**RECORDS FOR THE EXERCISE:**
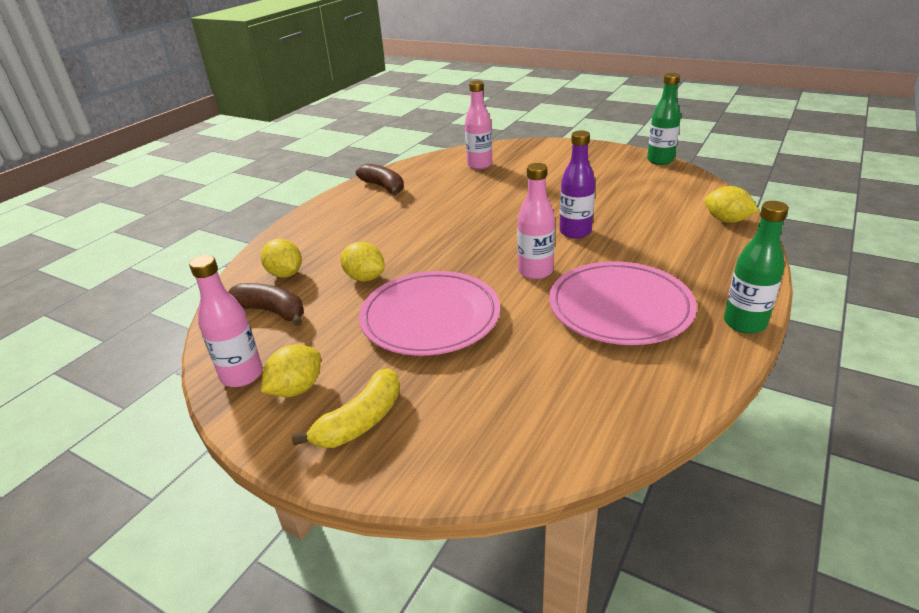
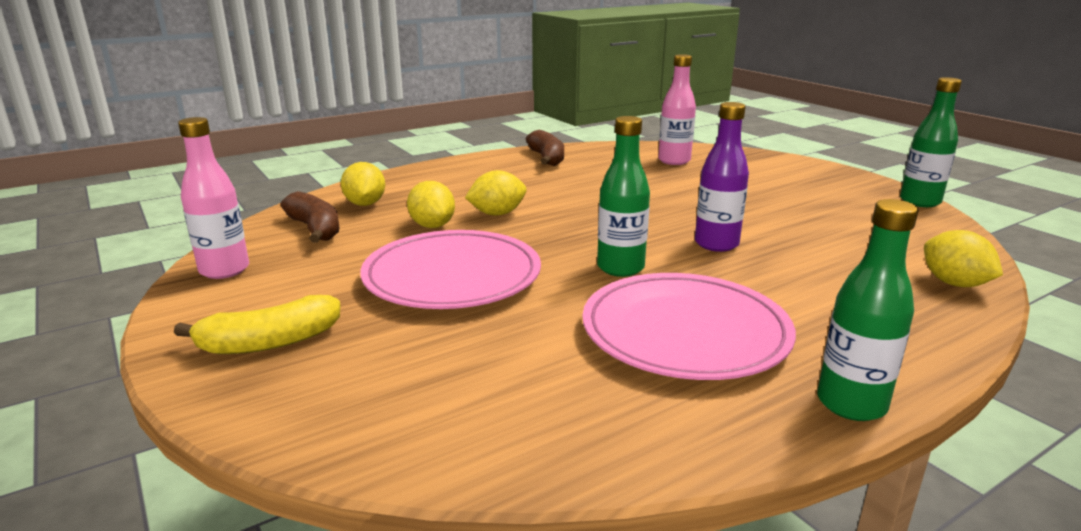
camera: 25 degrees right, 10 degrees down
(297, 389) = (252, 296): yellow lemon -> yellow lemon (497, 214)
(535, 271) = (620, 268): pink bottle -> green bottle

==

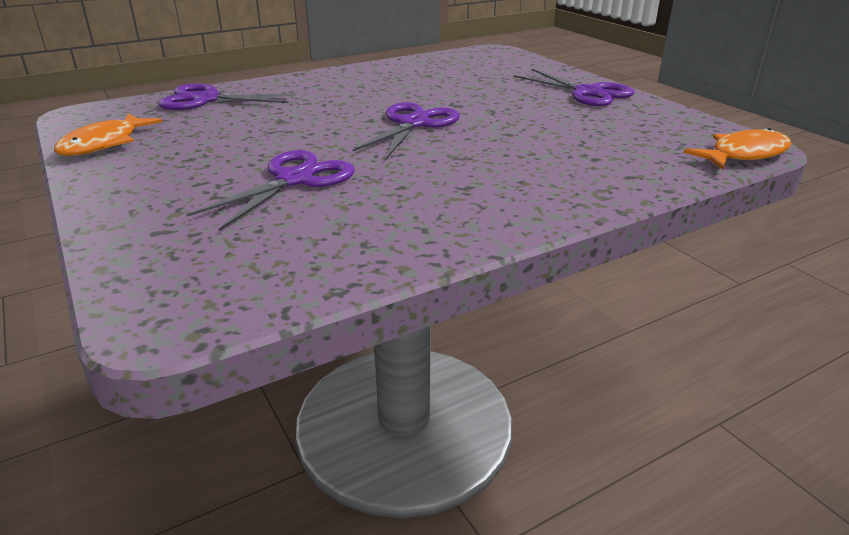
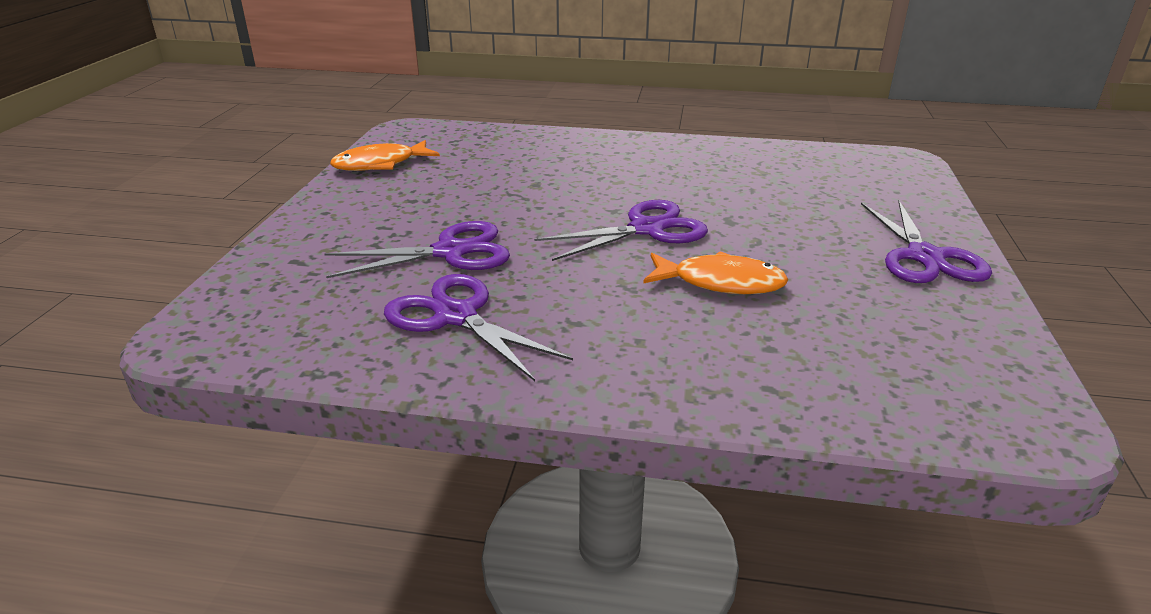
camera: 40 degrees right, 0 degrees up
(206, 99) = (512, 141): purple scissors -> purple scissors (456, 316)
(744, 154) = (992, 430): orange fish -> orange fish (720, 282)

**WHAT YOU NEED TO DO:** Everything above from the line containing "camera: 40 degrees right, 0 degrees up" down to the line containing "(744, 154) = (992, 430): orange" is to be transcribed exactly, with both of those lines included and nothing else added.

**ANSWER SECTION:**
camera: 40 degrees right, 0 degrees up
(206, 99) = (512, 141): purple scissors -> purple scissors (456, 316)
(744, 154) = (992, 430): orange fish -> orange fish (720, 282)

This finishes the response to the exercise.